Exercise details:
Give again, word for word, the lines below that run from the line with "Figure 5: [683,259,725,293]" through the line with "Customer 543: [588,238,624,267]". Drop the pictures.

Saved entries

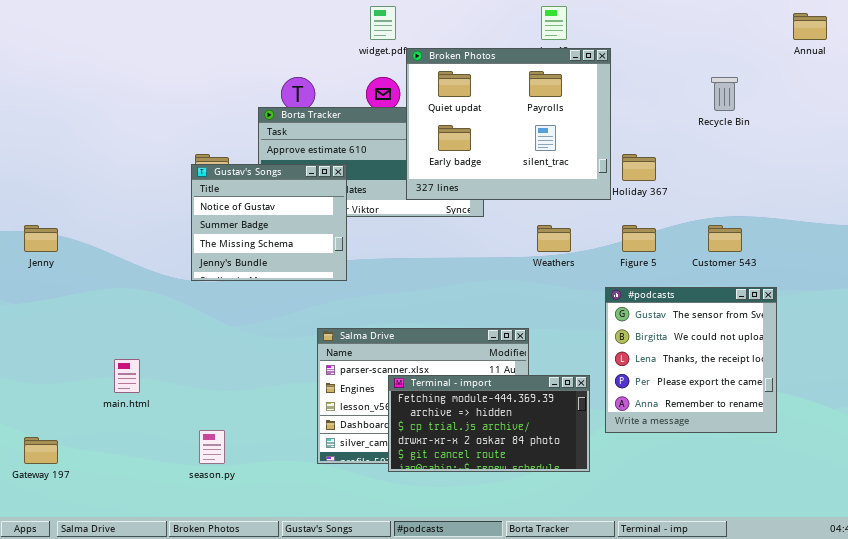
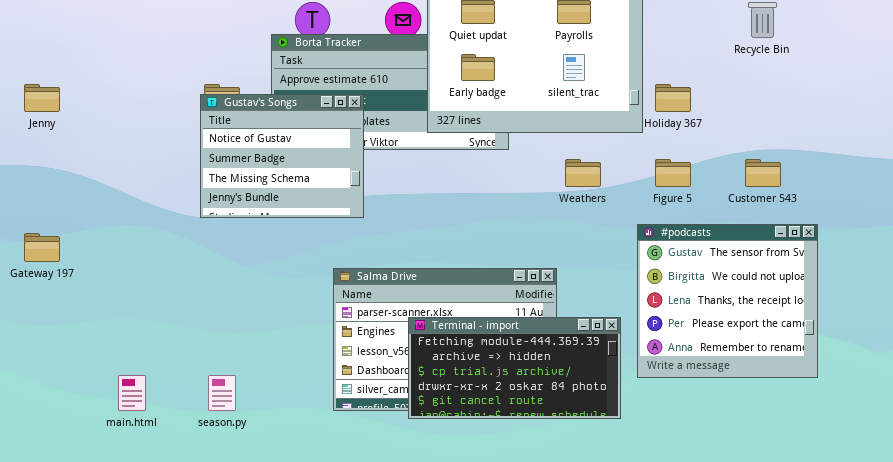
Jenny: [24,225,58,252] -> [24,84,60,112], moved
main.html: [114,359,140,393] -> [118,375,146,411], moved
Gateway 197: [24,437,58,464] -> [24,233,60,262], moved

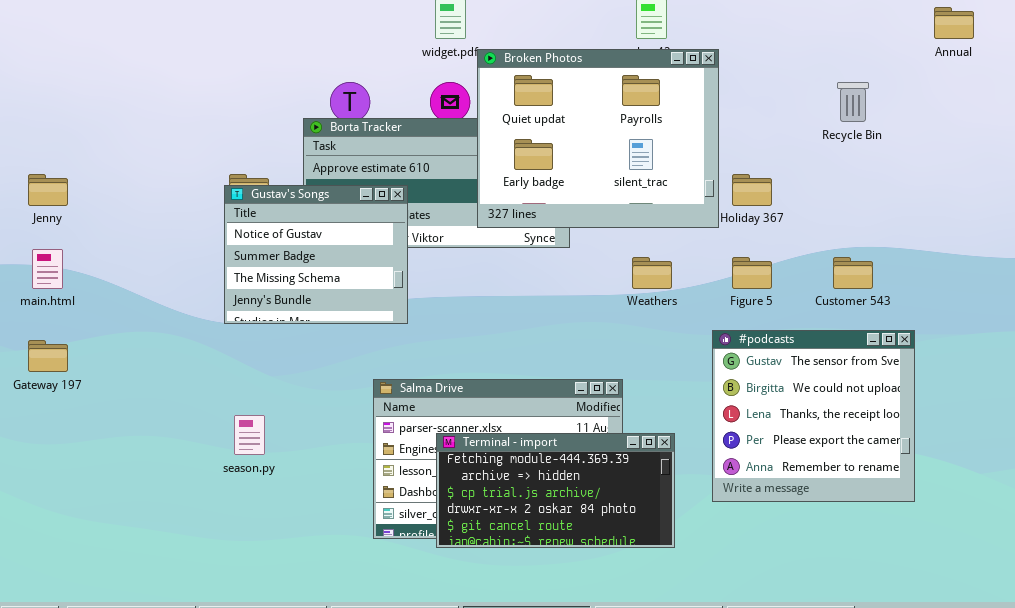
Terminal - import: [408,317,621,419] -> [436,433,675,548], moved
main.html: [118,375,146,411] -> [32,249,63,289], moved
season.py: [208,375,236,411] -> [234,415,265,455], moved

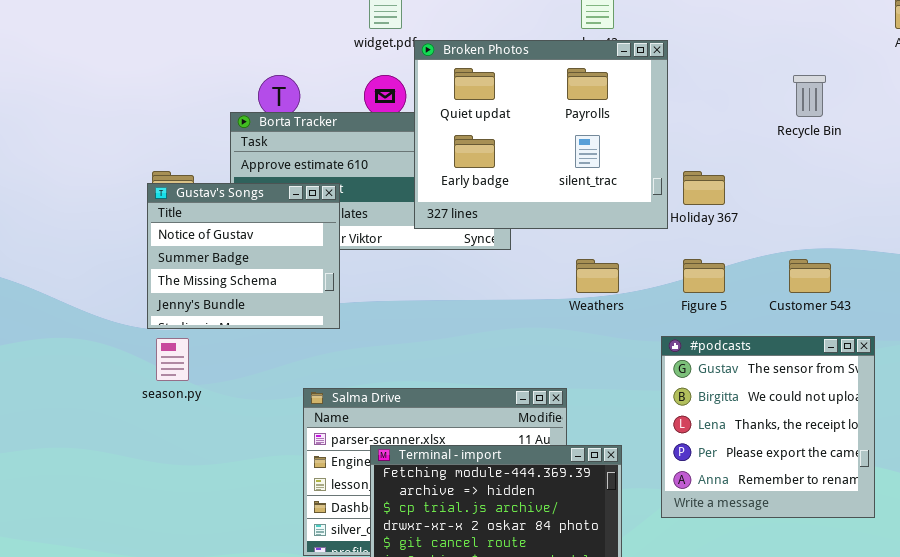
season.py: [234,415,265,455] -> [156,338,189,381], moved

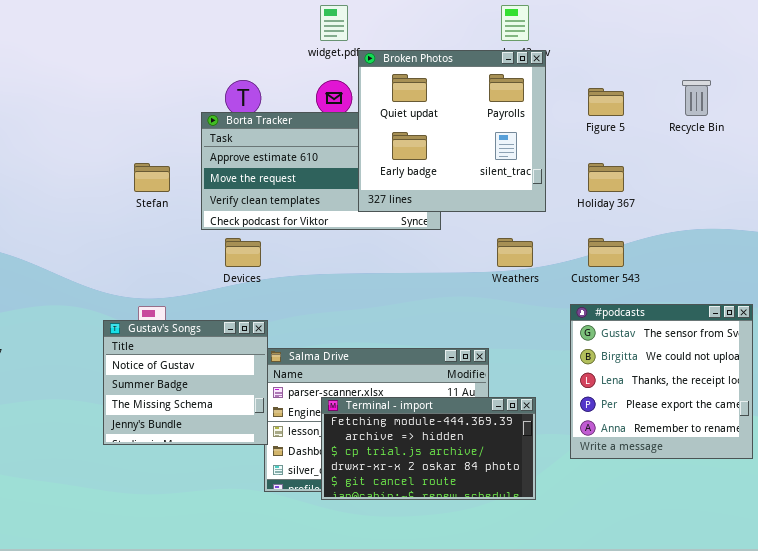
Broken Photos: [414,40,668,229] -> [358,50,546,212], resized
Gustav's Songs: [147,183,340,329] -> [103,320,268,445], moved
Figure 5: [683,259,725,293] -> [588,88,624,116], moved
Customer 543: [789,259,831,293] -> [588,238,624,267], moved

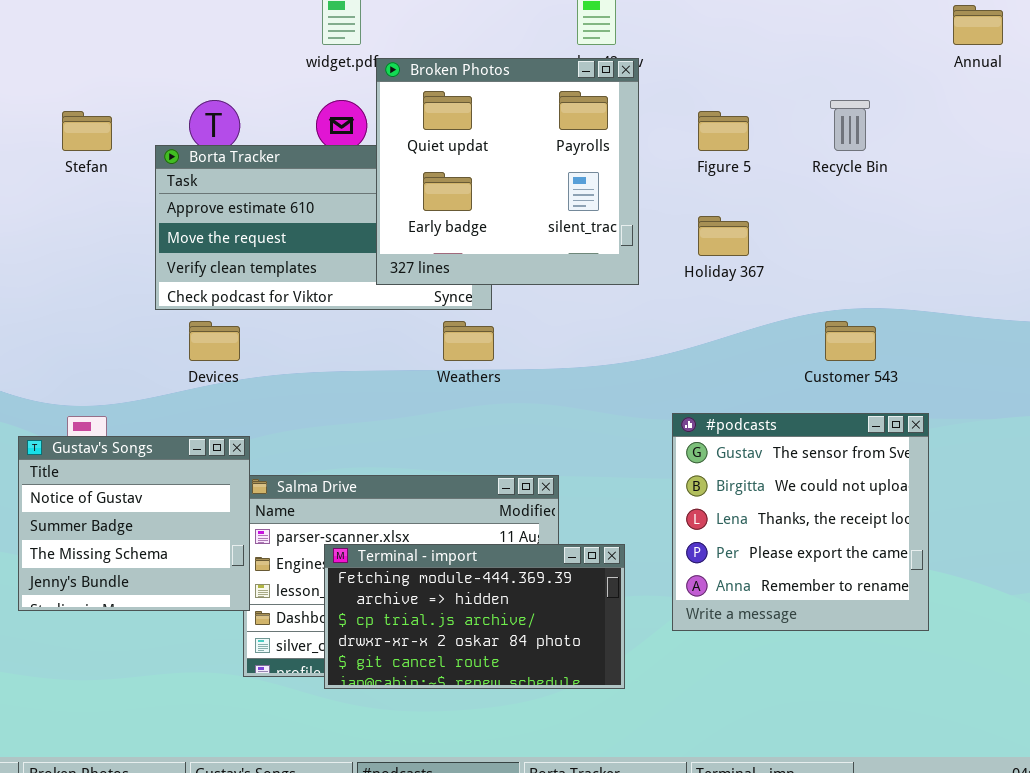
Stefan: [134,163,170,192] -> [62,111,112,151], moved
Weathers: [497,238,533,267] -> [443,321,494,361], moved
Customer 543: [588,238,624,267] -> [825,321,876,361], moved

...

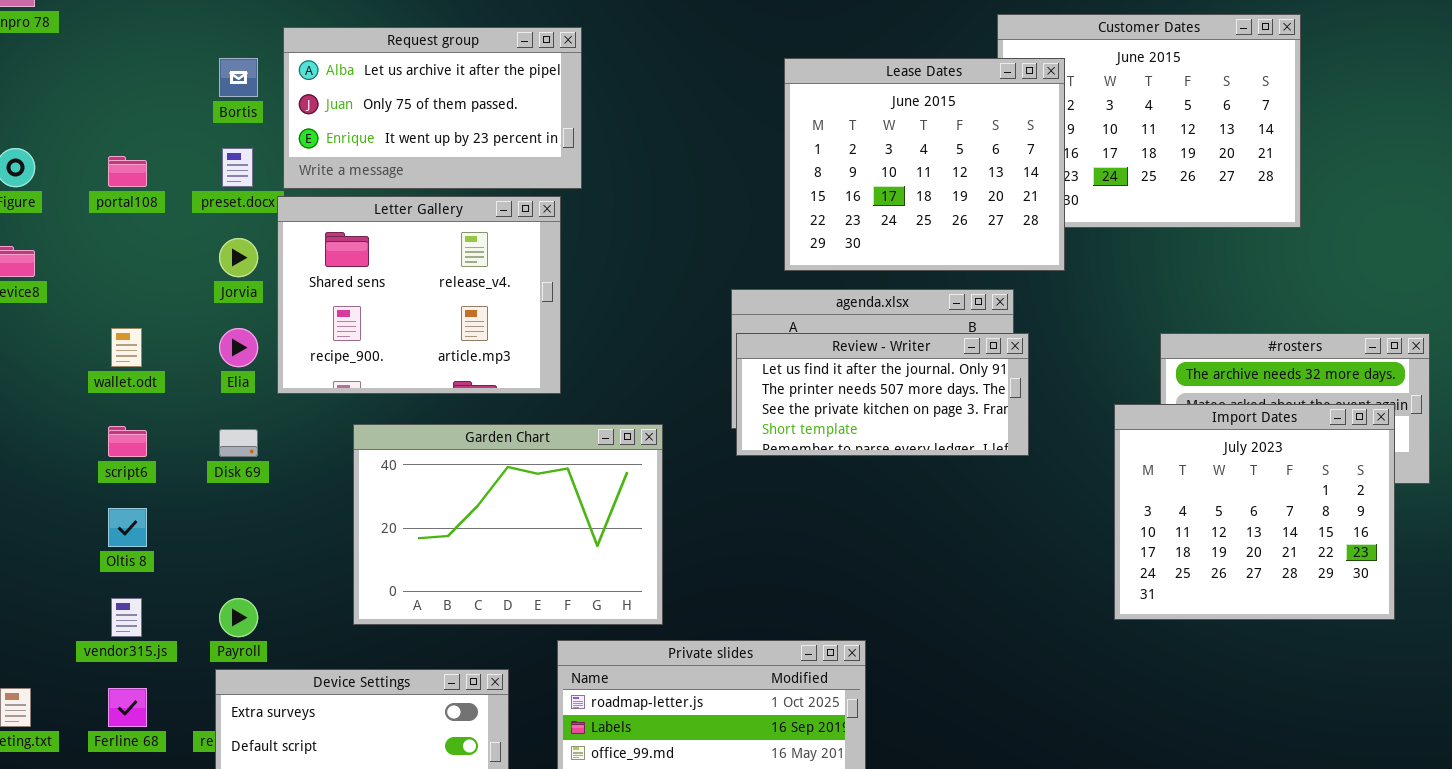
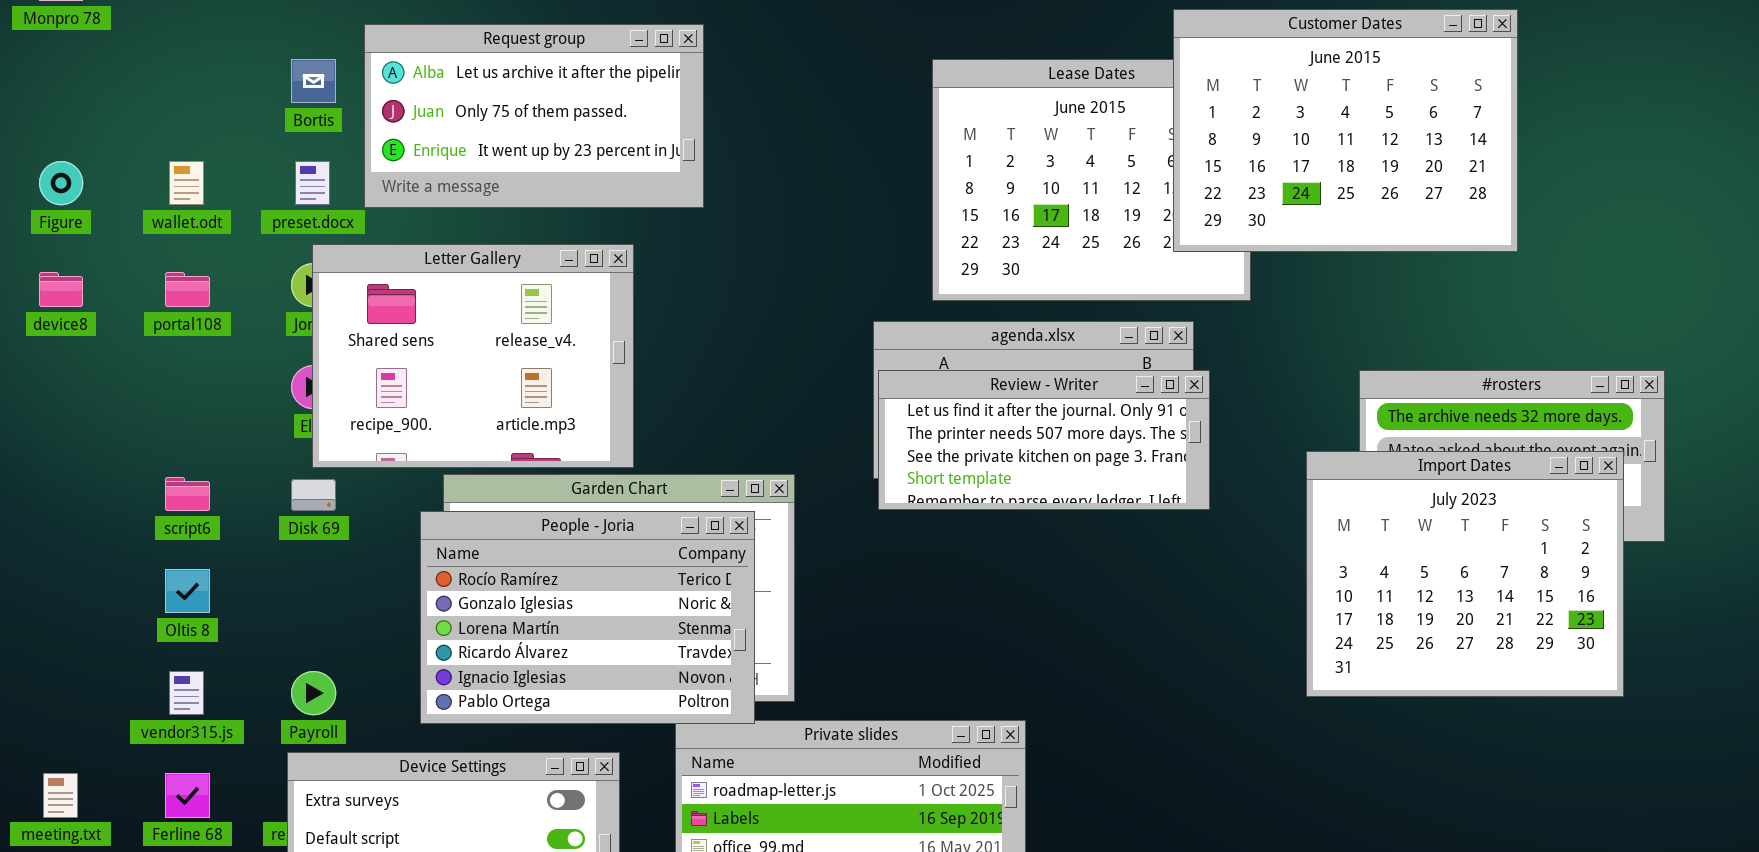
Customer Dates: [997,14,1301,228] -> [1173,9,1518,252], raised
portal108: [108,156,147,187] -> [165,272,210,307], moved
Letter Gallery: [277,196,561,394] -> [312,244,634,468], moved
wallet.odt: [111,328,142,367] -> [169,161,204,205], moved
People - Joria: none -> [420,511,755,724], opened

Answer to this problem:
Figure 5: [683,259,725,293] -> [588,88,624,116], moved
Customer 543: [789,259,831,293] -> [588,238,624,267], moved

Stefan: [134,163,170,192] -> [62,111,112,151], moved
Weathers: [497,238,533,267] -> [443,321,494,361], moved
Customer 543: [588,238,624,267] -> [825,321,876,361], moved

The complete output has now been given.